▶ [Work item]
Across the entries below, how many lines include "truck"? Give the number and nothing else.

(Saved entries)
Content starts

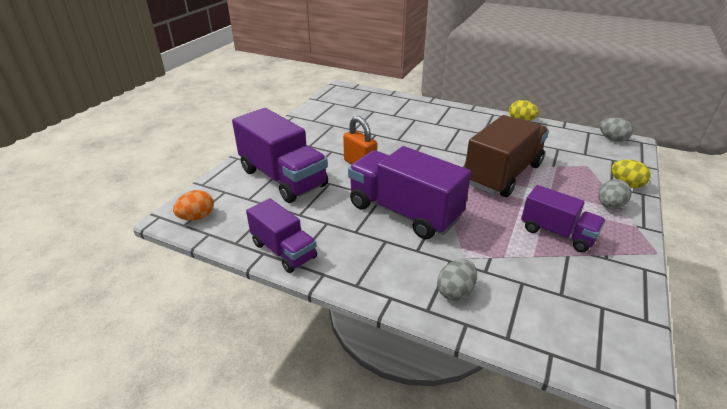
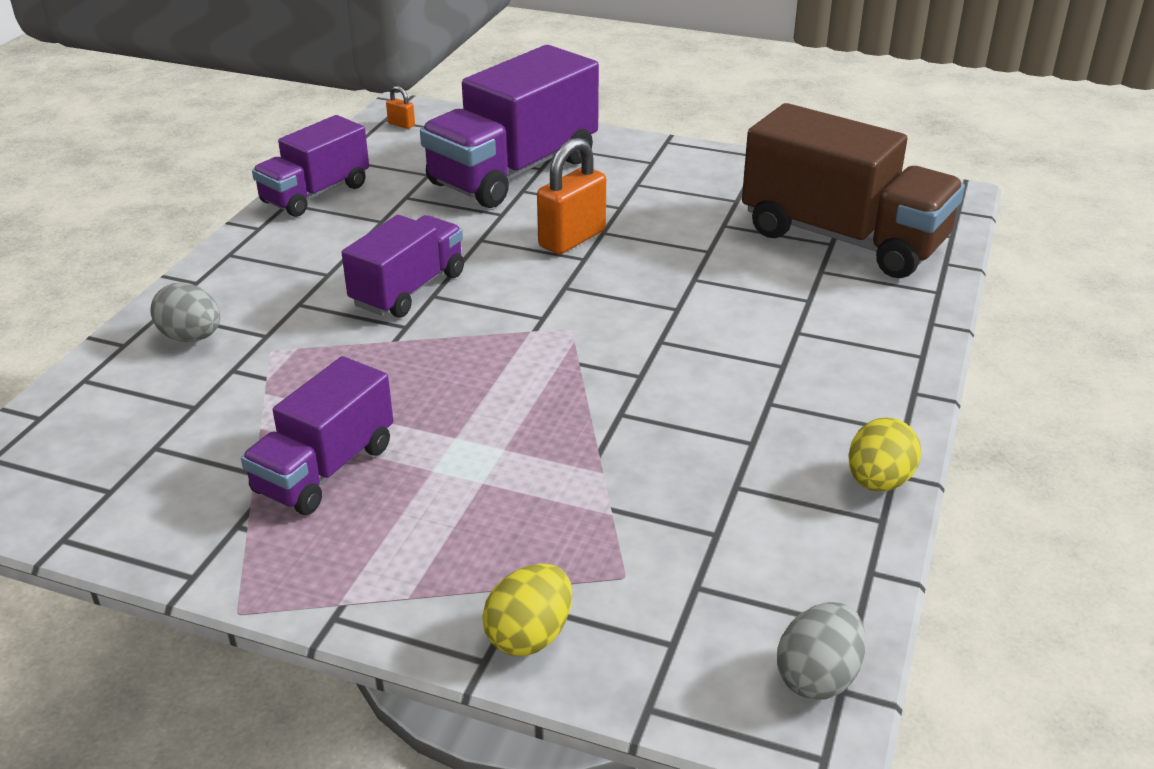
camera: 85 degrees right, 0 degrees up
(197, 217) = (401, 124): orange egg -> orange padlock
(404, 212) = (408, 289): purple truck -> purple truck, size x0.60
(503, 174) = (556, 417): brown truck -> brown truck (843, 238)
(609, 206) = (424, 575): grey egg -> none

Content ends

▶ [Task solution]
2